*** SUPPLIED MATERIAL Section Begins ***

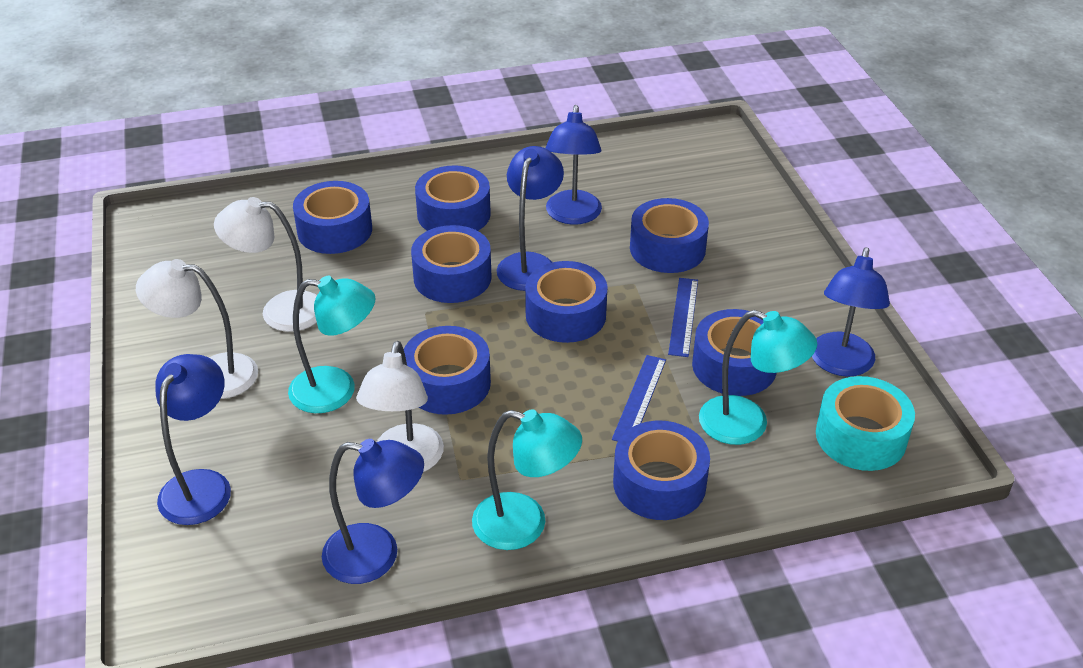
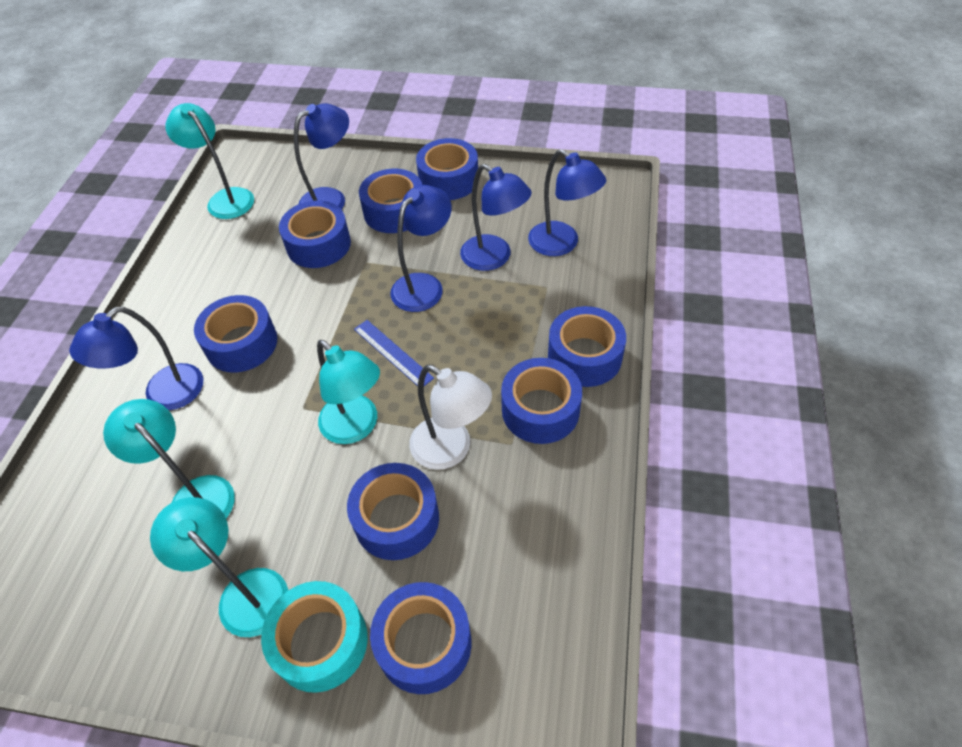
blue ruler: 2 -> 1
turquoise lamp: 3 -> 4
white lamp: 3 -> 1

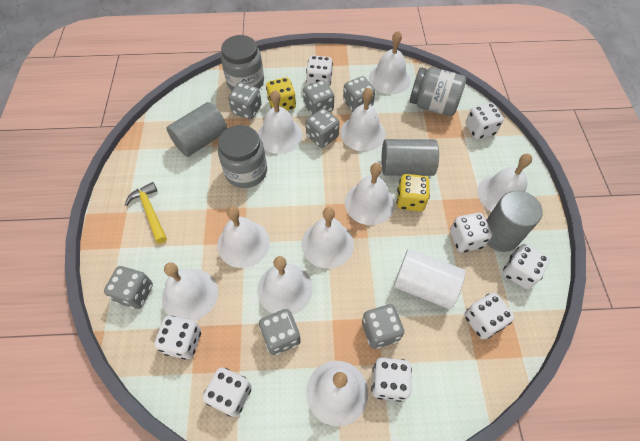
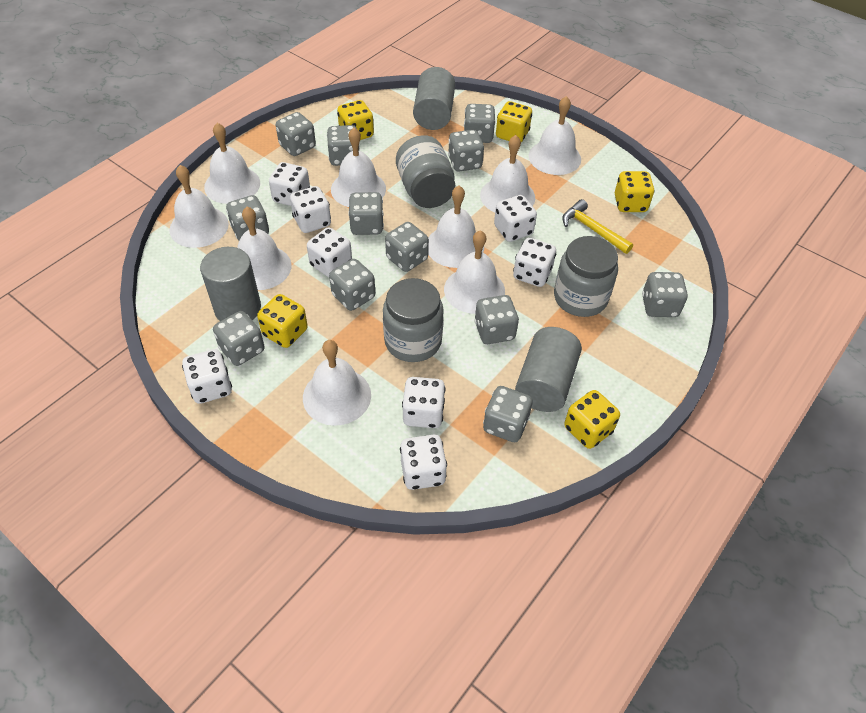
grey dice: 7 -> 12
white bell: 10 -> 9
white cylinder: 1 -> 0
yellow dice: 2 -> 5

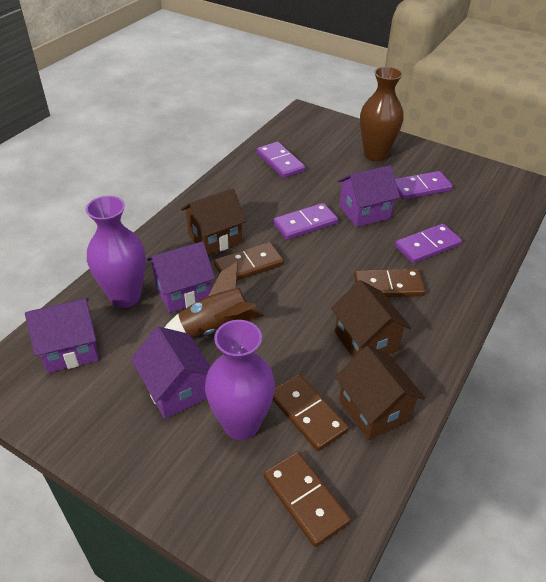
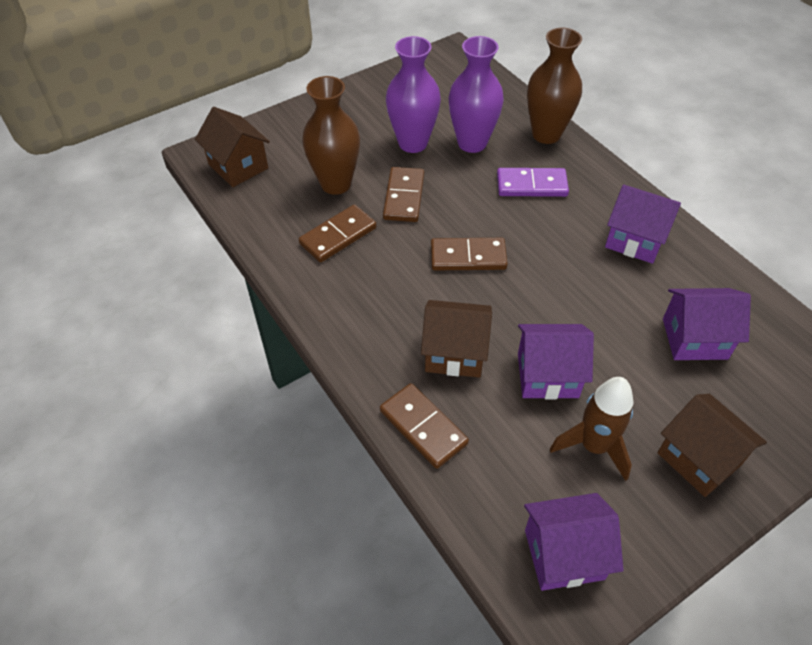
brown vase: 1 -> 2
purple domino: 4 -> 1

*** SUPPLIED MATERIAL Section Ends ***
*** SUPPLIED MATERIAL Section Begins ***

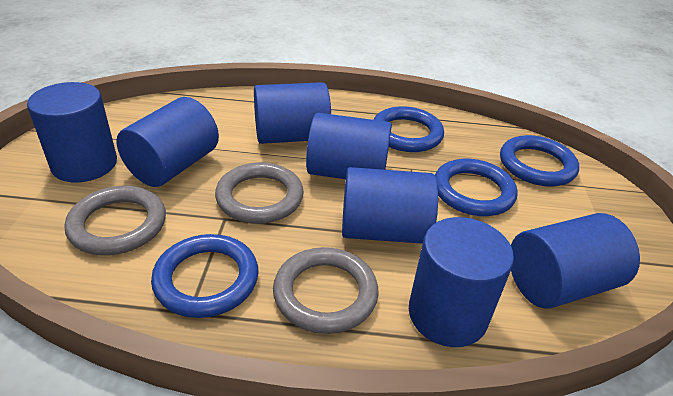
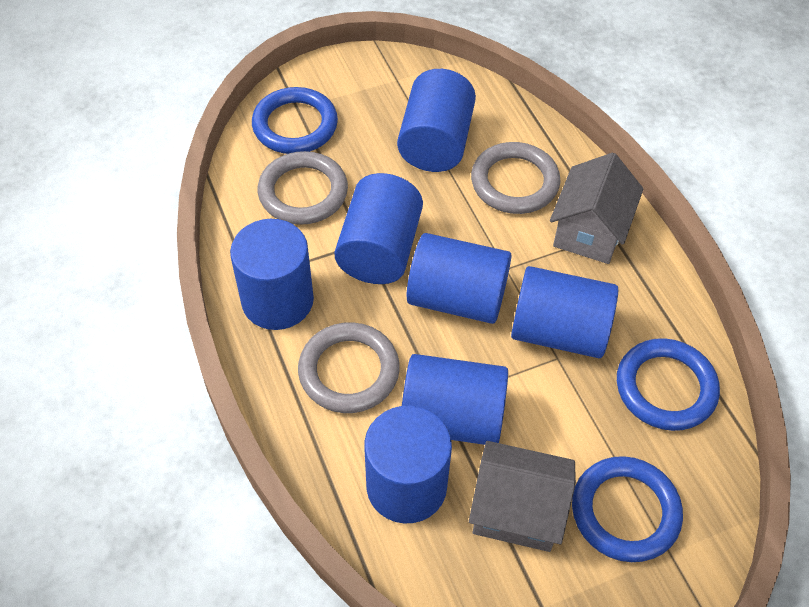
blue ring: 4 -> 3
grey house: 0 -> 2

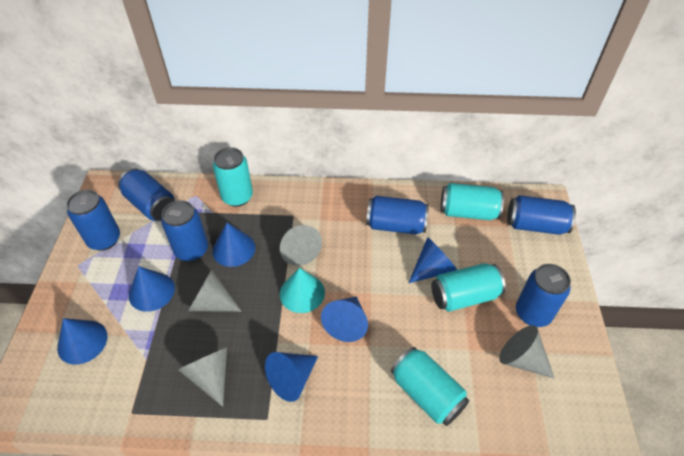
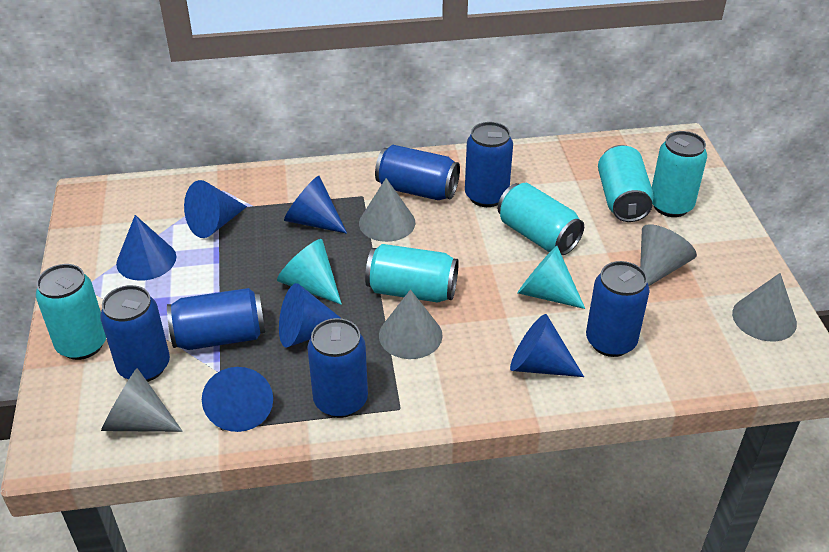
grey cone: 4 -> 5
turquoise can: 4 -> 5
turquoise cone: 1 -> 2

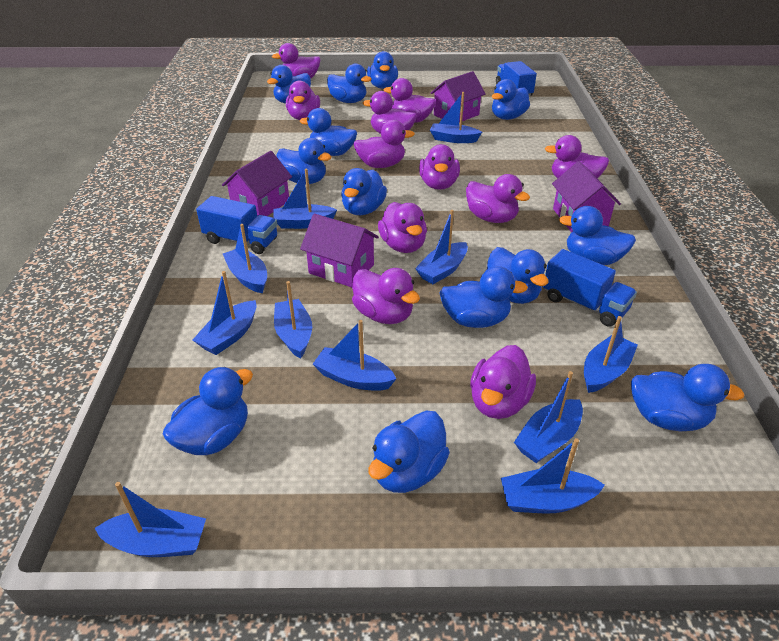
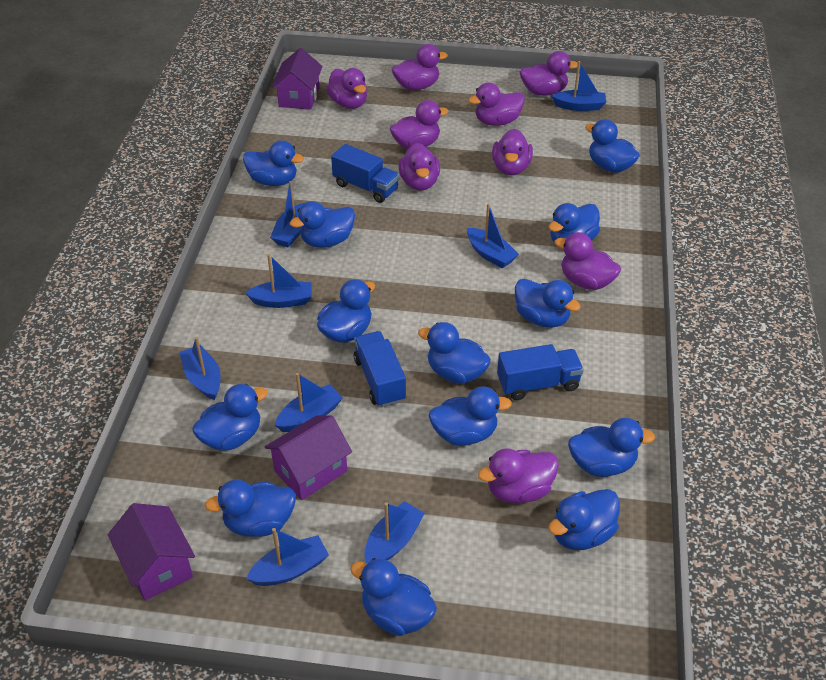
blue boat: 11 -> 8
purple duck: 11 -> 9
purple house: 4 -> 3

*** SUPPLIED MATERIAL Section Ends ***
*** SUPPLIED MATERIAL Section Begins ***

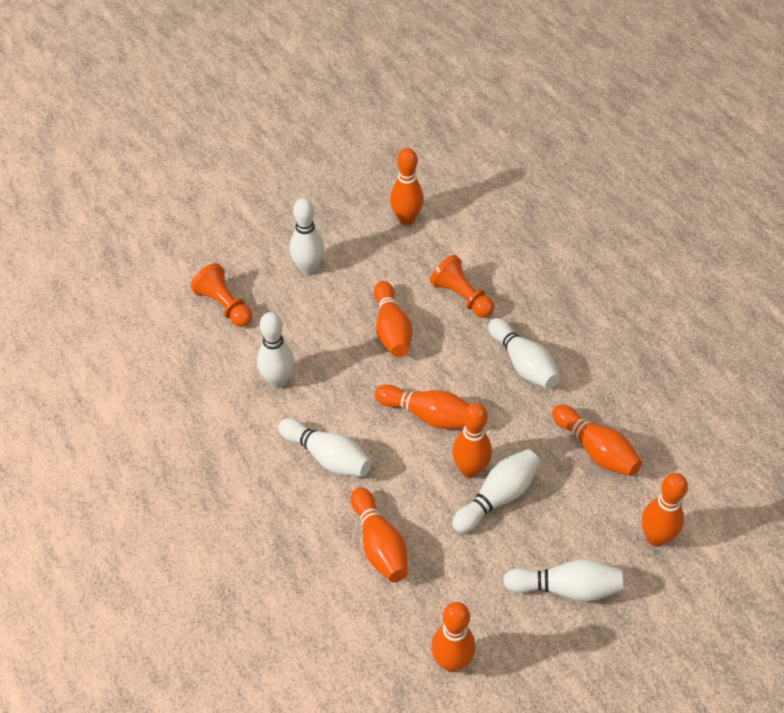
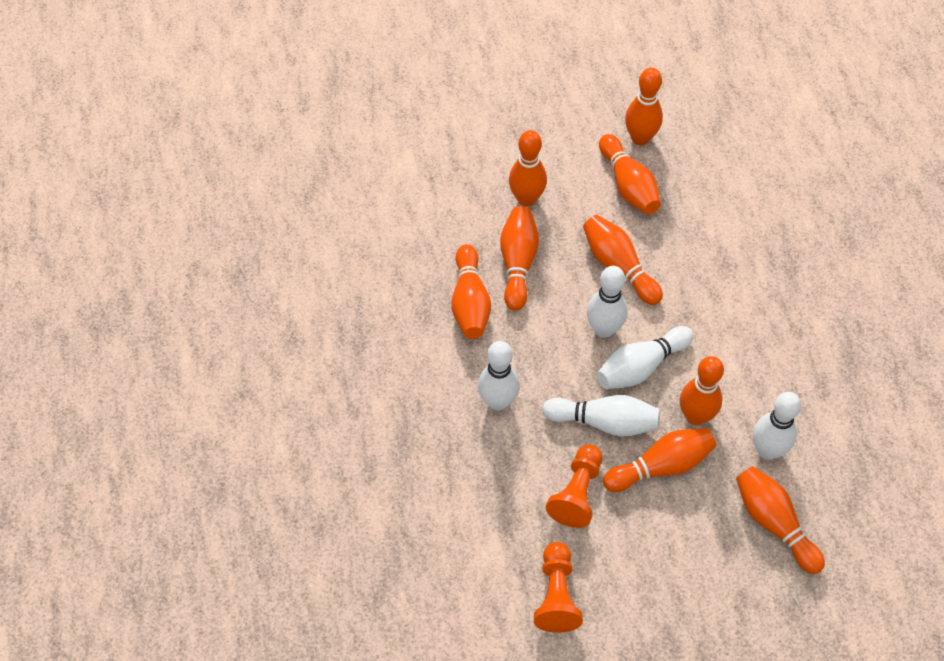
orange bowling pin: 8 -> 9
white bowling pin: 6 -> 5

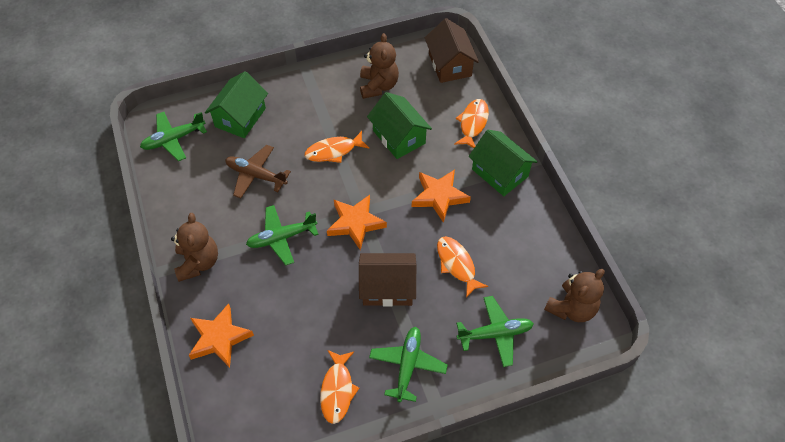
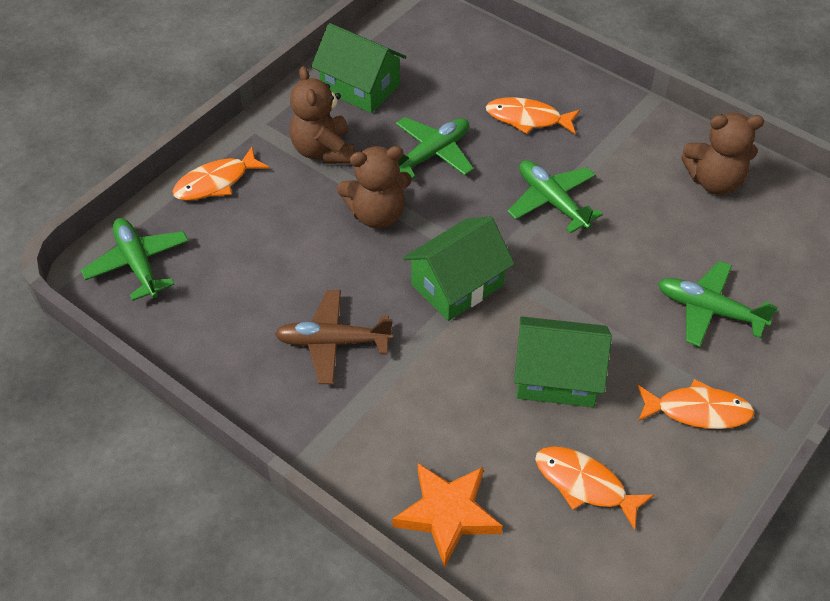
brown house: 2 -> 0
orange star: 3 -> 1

*** SUPPLIED MATERIAL Section Ends ***

THE PROBLEM:
For this exercise, transcribe exactly the part of the records above that opens with the line containing "white bell: 10 -> 9" and closes with the one containing "purple domino: 4 -> 1". Pictures are not part of the copy.

COMPLETED EXERCISE:
white bell: 10 -> 9
white cylinder: 1 -> 0
yellow dice: 2 -> 5

brown vase: 1 -> 2
purple domino: 4 -> 1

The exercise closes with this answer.